Scene edit records:
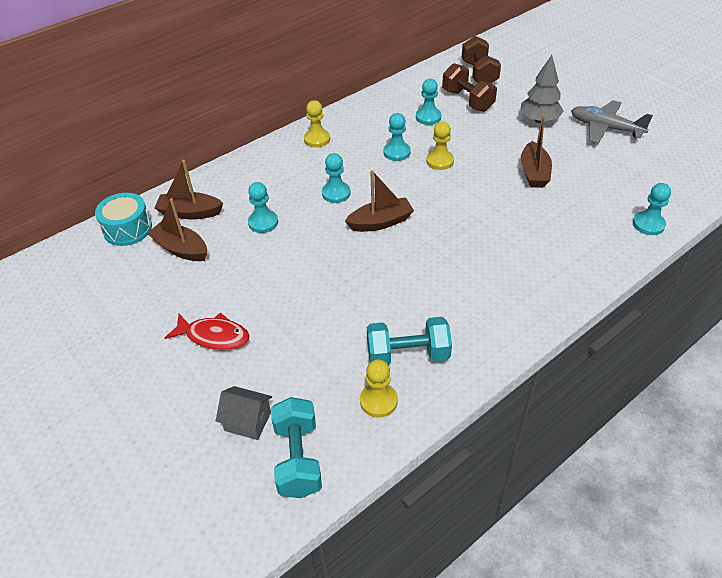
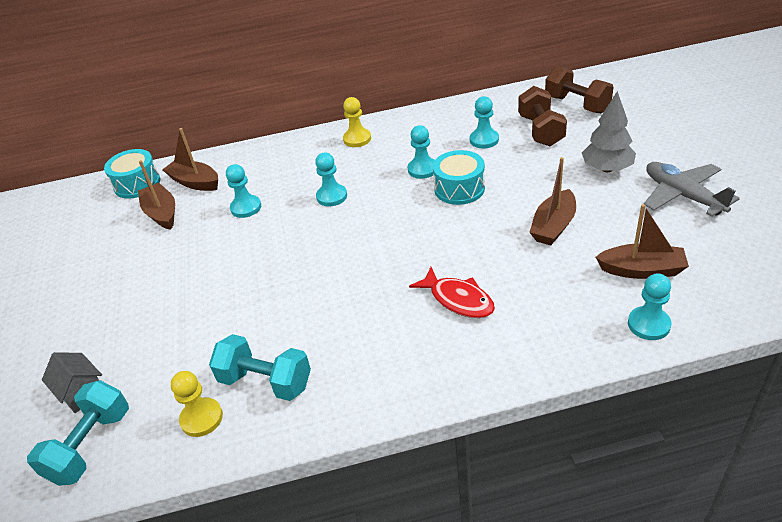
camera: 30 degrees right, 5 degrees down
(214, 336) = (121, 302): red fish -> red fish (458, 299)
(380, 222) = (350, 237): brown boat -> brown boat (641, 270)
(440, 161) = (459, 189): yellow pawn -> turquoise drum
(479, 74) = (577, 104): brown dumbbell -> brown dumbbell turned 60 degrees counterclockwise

* * *

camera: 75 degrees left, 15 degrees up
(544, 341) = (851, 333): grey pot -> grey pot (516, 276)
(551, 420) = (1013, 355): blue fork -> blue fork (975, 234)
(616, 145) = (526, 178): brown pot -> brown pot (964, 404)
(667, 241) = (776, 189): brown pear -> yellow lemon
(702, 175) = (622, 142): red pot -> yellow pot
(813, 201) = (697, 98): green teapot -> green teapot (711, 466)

What is being asked:
Among the entries above, copy exactly only the lines starting with the one containing "camera: 30 degrees right, 5 degrees down" and going through the one containing "(479, 74) = (577, 104): brown", both ends included.

Exercise result:
camera: 30 degrees right, 5 degrees down
(214, 336) = (121, 302): red fish -> red fish (458, 299)
(380, 222) = (350, 237): brown boat -> brown boat (641, 270)
(440, 161) = (459, 189): yellow pawn -> turquoise drum
(479, 74) = (577, 104): brown dumbbell -> brown dumbbell turned 60 degrees counterclockwise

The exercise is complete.